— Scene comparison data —
※
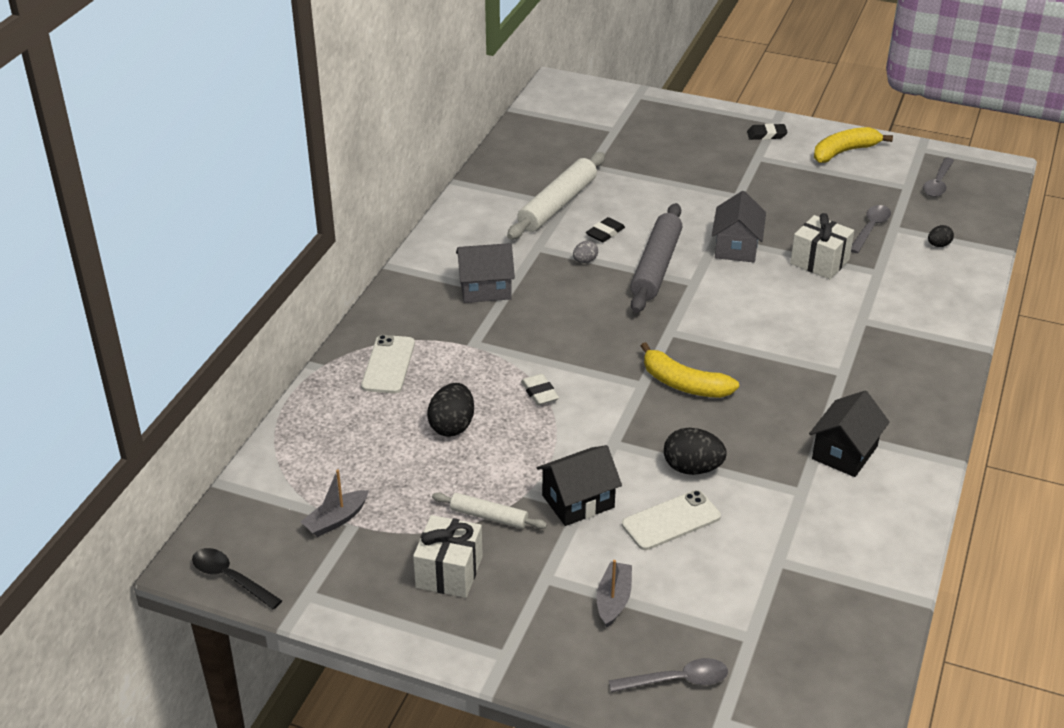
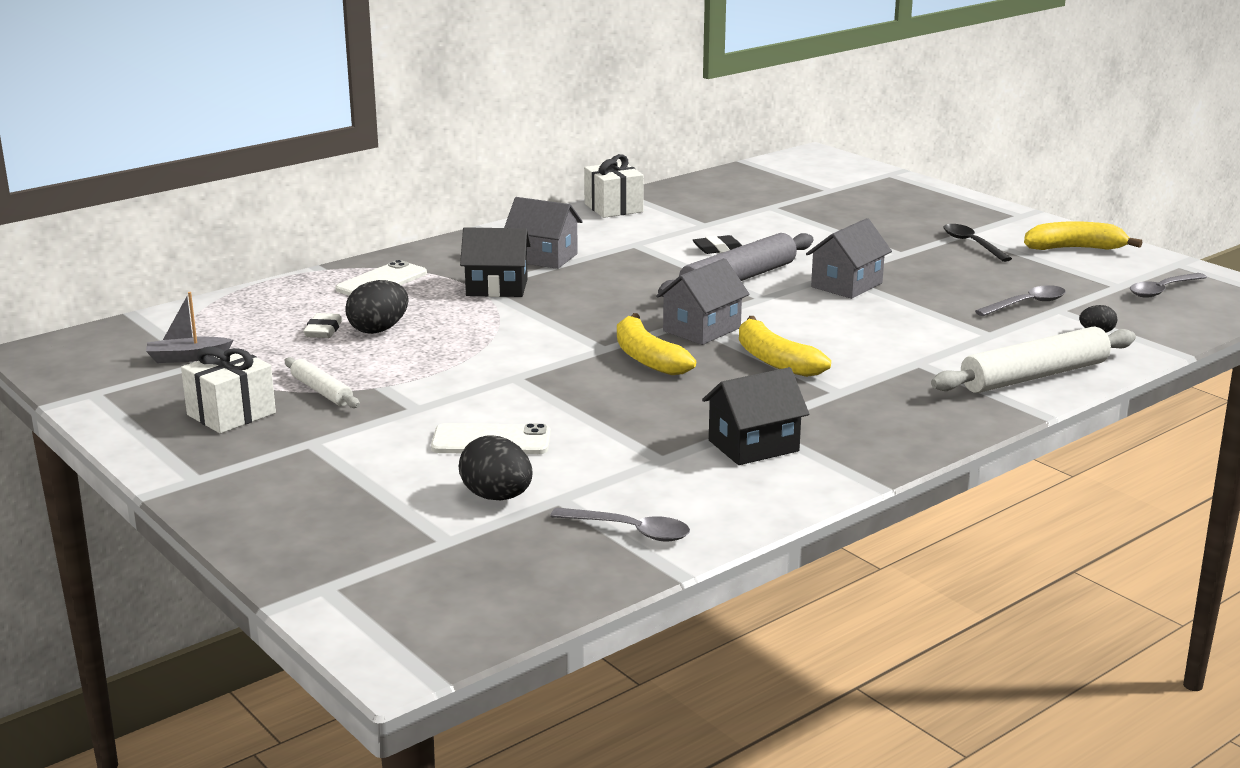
camera: 30 degrees right, 15 degrees down
(230, 578) = (50, 367): black spoon -> black spoon (971, 244)
(539, 393) = (493, 329): white eraser -> white eraser (323, 330)
(557, 205) = (696, 223): white rolling pin -> white rolling pin (1034, 376)
(578, 501) = (420, 404): black house -> black house (497, 287)
(585, 261) = (669, 261): grey egg -> none
(613, 600) = (351, 475): grey boat -> none
(677, 680) = (326, 545): grey spoon -> grey spoon (630, 531)
(688, 336) = (702, 329): none -> grey house
(692, 468) = (568, 413): black egg -> black egg (497, 497)
(766, 135) = (997, 221): black eraser -> none
(770, 353) = (775, 360): none -> yellow banana
(819, 262) = (928, 313): white gift -> white gift (613, 208)

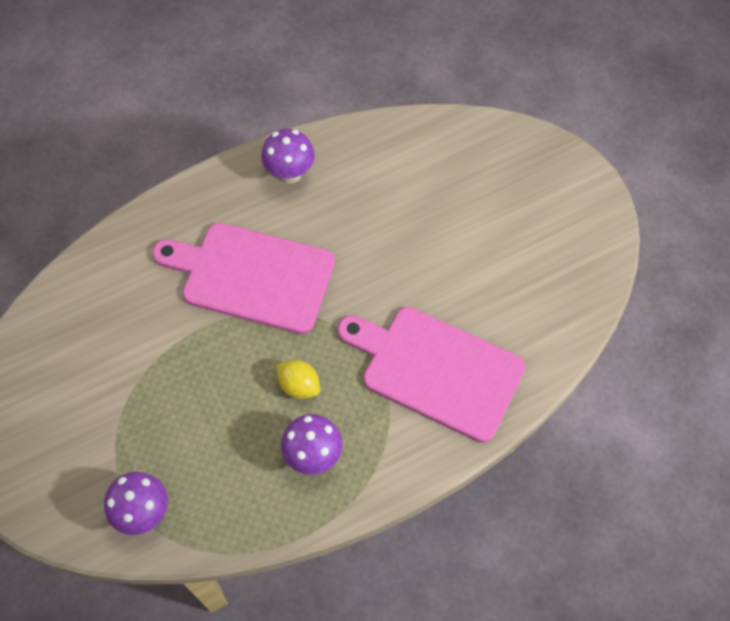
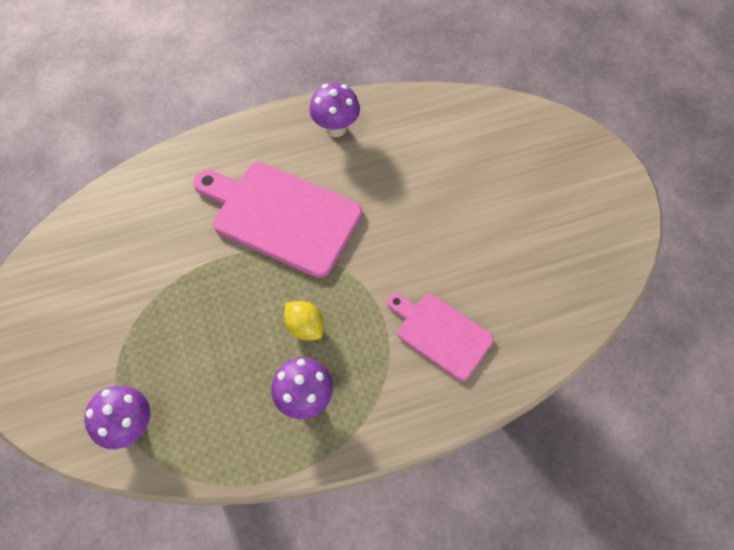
camera: 10 degrees right, 0 degrees up
(436, 370) = (441, 333): pink cutting board -> pink cutting board, size x0.60

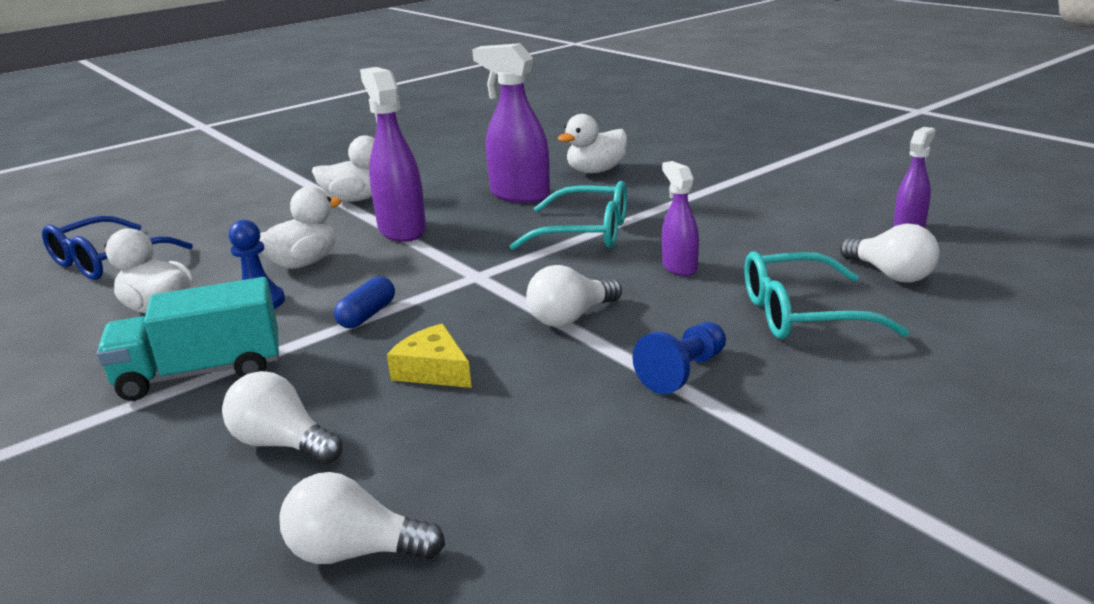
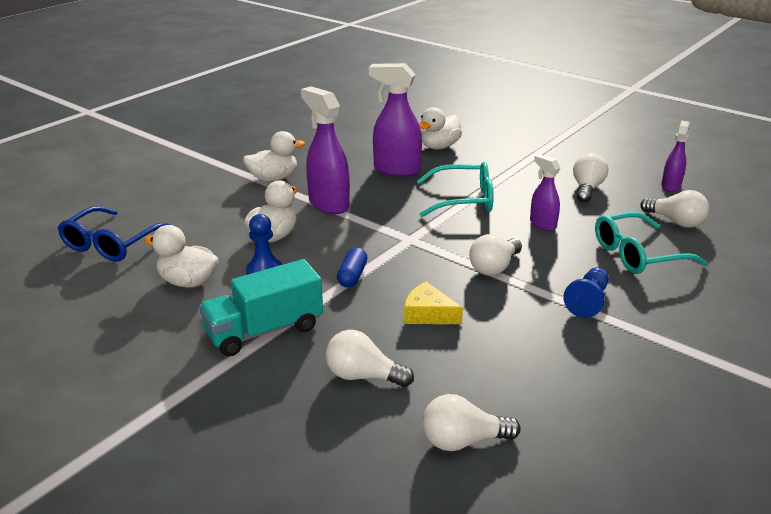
camera: 15 degrees left, 5 degrees up
(774, 227) = (587, 189): none -> white light bulb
※
— The problem —
Your task is to gather all lines from the entries above that hold the word "eraser".

— Expected answer —
(539, 393) = (493, 329): white eraser -> white eraser (323, 330)
(766, 135) = (997, 221): black eraser -> none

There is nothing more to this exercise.